*** Opening DATASET CONTENT ***
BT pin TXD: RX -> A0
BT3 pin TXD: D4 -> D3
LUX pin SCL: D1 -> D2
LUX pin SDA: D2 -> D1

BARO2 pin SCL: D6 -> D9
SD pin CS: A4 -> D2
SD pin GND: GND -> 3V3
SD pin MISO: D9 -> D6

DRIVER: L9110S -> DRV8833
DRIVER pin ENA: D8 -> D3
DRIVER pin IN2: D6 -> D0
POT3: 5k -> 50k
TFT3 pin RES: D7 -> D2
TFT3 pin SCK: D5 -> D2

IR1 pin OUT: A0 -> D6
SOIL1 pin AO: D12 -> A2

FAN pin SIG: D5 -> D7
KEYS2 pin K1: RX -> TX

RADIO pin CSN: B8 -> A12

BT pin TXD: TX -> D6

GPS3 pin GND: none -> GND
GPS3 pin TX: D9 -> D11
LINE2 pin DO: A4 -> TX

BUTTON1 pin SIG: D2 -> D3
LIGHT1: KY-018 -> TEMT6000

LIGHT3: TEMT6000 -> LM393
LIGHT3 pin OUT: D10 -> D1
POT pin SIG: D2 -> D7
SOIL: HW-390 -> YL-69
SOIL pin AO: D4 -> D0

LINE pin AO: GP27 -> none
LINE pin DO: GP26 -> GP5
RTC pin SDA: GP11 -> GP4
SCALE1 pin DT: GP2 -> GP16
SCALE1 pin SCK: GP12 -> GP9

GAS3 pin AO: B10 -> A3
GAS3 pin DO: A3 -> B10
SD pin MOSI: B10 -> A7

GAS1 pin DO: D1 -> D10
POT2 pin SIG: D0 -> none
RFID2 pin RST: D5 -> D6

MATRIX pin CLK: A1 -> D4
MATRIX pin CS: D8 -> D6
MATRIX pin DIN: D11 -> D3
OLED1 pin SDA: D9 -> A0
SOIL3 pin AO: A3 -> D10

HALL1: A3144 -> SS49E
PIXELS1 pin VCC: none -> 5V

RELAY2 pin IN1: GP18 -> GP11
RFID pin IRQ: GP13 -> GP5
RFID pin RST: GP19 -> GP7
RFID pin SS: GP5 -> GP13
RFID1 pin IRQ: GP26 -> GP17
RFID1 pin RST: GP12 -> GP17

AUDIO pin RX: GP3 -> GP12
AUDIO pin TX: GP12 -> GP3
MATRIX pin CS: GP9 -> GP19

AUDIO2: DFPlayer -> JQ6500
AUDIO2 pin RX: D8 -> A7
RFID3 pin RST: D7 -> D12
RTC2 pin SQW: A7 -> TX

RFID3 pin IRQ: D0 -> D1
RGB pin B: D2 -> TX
*** Closing DATASET CONTENT ***
## TRY IT
Repeat each record word for word.

## FINAL ANSWER
BT pin TXD: RX -> A0
BT3 pin TXD: D4 -> D3
LUX pin SCL: D1 -> D2
LUX pin SDA: D2 -> D1

BARO2 pin SCL: D6 -> D9
SD pin CS: A4 -> D2
SD pin GND: GND -> 3V3
SD pin MISO: D9 -> D6

DRIVER: L9110S -> DRV8833
DRIVER pin ENA: D8 -> D3
DRIVER pin IN2: D6 -> D0
POT3: 5k -> 50k
TFT3 pin RES: D7 -> D2
TFT3 pin SCK: D5 -> D2

IR1 pin OUT: A0 -> D6
SOIL1 pin AO: D12 -> A2

FAN pin SIG: D5 -> D7
KEYS2 pin K1: RX -> TX

RADIO pin CSN: B8 -> A12

BT pin TXD: TX -> D6

GPS3 pin GND: none -> GND
GPS3 pin TX: D9 -> D11
LINE2 pin DO: A4 -> TX

BUTTON1 pin SIG: D2 -> D3
LIGHT1: KY-018 -> TEMT6000

LIGHT3: TEMT6000 -> LM393
LIGHT3 pin OUT: D10 -> D1
POT pin SIG: D2 -> D7
SOIL: HW-390 -> YL-69
SOIL pin AO: D4 -> D0

LINE pin AO: GP27 -> none
LINE pin DO: GP26 -> GP5
RTC pin SDA: GP11 -> GP4
SCALE1 pin DT: GP2 -> GP16
SCALE1 pin SCK: GP12 -> GP9

GAS3 pin AO: B10 -> A3
GAS3 pin DO: A3 -> B10
SD pin MOSI: B10 -> A7

GAS1 pin DO: D1 -> D10
POT2 pin SIG: D0 -> none
RFID2 pin RST: D5 -> D6

MATRIX pin CLK: A1 -> D4
MATRIX pin CS: D8 -> D6
MATRIX pin DIN: D11 -> D3
OLED1 pin SDA: D9 -> A0
SOIL3 pin AO: A3 -> D10

HALL1: A3144 -> SS49E
PIXELS1 pin VCC: none -> 5V

RELAY2 pin IN1: GP18 -> GP11
RFID pin IRQ: GP13 -> GP5
RFID pin RST: GP19 -> GP7
RFID pin SS: GP5 -> GP13
RFID1 pin IRQ: GP26 -> GP17
RFID1 pin RST: GP12 -> GP17

AUDIO pin RX: GP3 -> GP12
AUDIO pin TX: GP12 -> GP3
MATRIX pin CS: GP9 -> GP19

AUDIO2: DFPlayer -> JQ6500
AUDIO2 pin RX: D8 -> A7
RFID3 pin RST: D7 -> D12
RTC2 pin SQW: A7 -> TX

RFID3 pin IRQ: D0 -> D1
RGB pin B: D2 -> TX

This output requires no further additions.